## RECORDS FOR THE TASK
----
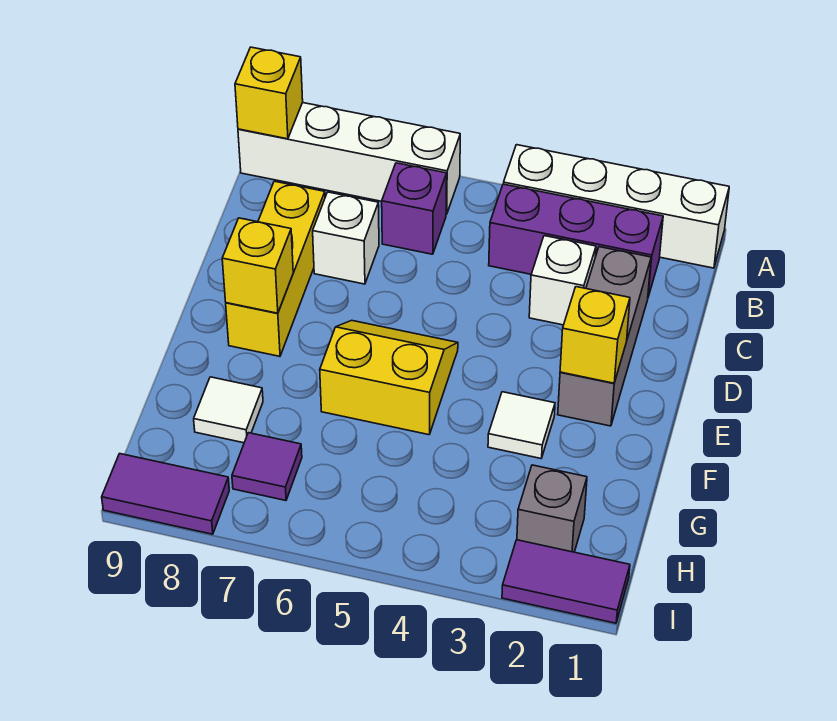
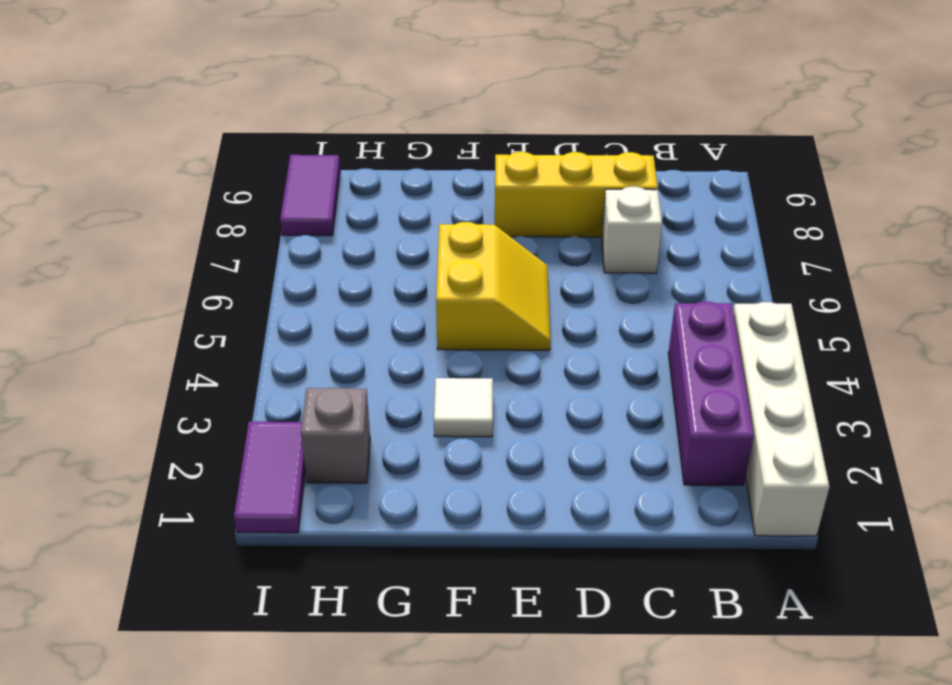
none -> white brick A6:A9 level 1
none -> purple brick B6 level 1
none -> grey brick C2:E2 level 1

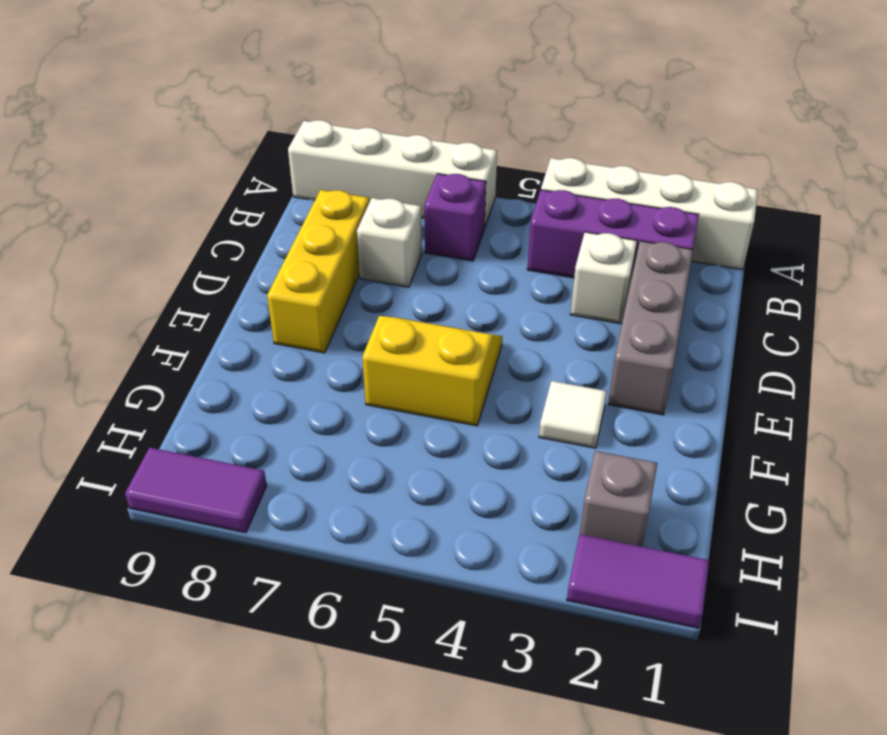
none -> white tile G8 level 1
none -> purple tile H7 level 1
none -> yellow brick A9 level 2

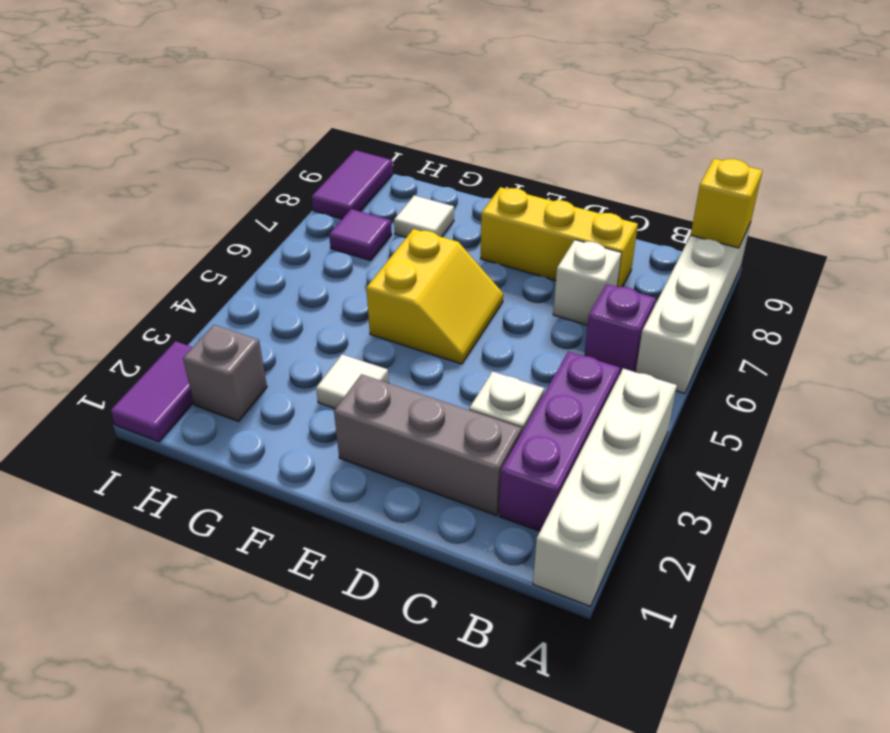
none -> yellow brick E2 level 2
none -> yellow brick E8 level 2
----
## EXERCISE
Lines holding the string "purple" in the records above must be counted; give the number alone.

## RESPONSE AREA
2